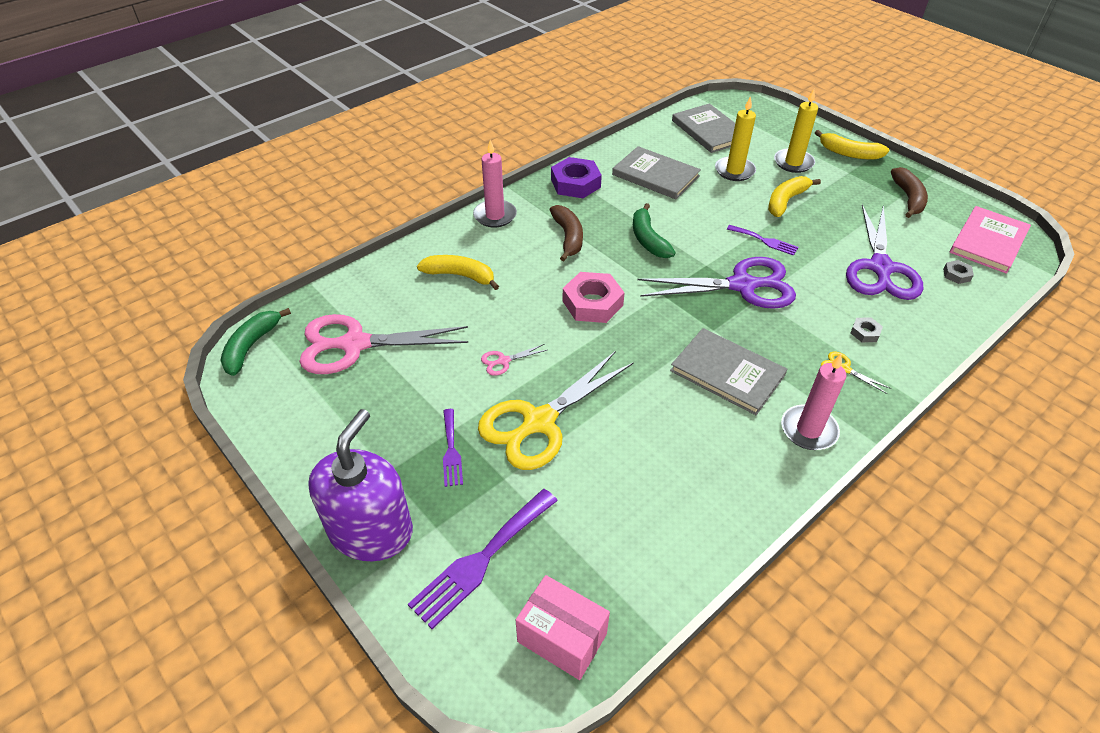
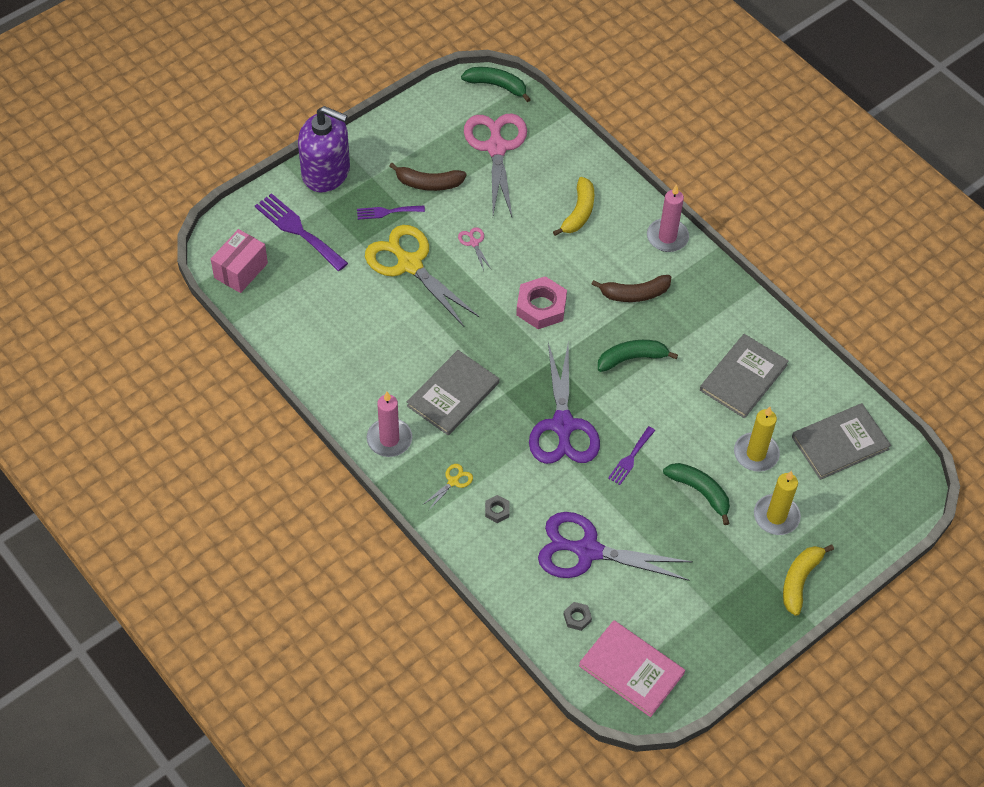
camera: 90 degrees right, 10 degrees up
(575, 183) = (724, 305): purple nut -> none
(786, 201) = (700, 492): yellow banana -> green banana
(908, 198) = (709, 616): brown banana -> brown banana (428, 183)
★ ★ ★ ★ ★
=== Aim of the exercise ===
Copy out the full material exactly. Pictures should not appear in it.

=== Your response ===
camera: 90 degrees right, 10 degrees up
(575, 183) = (724, 305): purple nut -> none
(786, 201) = (700, 492): yellow banana -> green banana
(908, 198) = (709, 616): brown banana -> brown banana (428, 183)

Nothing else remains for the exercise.